(Collected data entries)

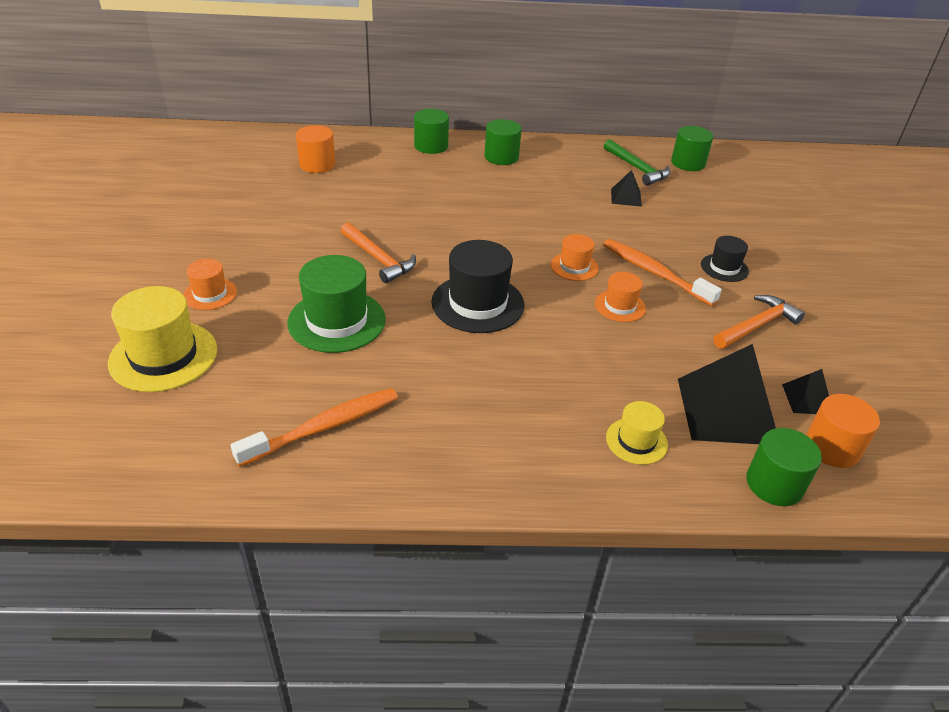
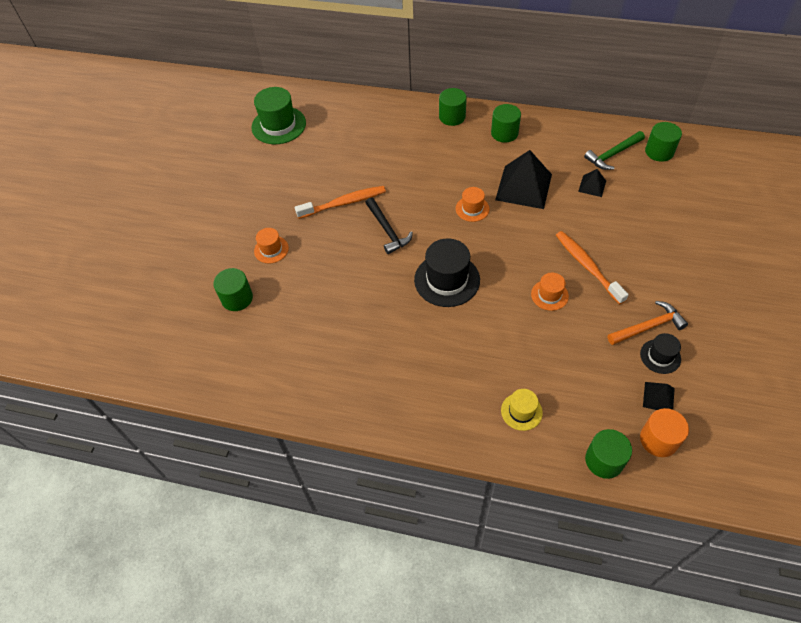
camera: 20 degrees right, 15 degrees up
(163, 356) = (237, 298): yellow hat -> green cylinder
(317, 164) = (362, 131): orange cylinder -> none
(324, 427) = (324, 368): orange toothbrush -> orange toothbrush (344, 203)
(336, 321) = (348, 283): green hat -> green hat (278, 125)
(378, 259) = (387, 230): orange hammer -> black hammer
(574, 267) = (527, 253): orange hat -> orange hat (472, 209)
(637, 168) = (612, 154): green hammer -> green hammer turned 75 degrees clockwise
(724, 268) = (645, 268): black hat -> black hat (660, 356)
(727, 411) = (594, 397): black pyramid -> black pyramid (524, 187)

Problem:
Restate the data above word for word, omitting every picture.

Response for this exercise:
camera: 20 degrees right, 15 degrees up
(163, 356) = (237, 298): yellow hat -> green cylinder
(317, 164) = (362, 131): orange cylinder -> none
(324, 427) = (324, 368): orange toothbrush -> orange toothbrush (344, 203)
(336, 321) = (348, 283): green hat -> green hat (278, 125)
(378, 259) = (387, 230): orange hammer -> black hammer
(574, 267) = (527, 253): orange hat -> orange hat (472, 209)
(637, 168) = (612, 154): green hammer -> green hammer turned 75 degrees clockwise
(724, 268) = (645, 268): black hat -> black hat (660, 356)
(727, 411) = (594, 397): black pyramid -> black pyramid (524, 187)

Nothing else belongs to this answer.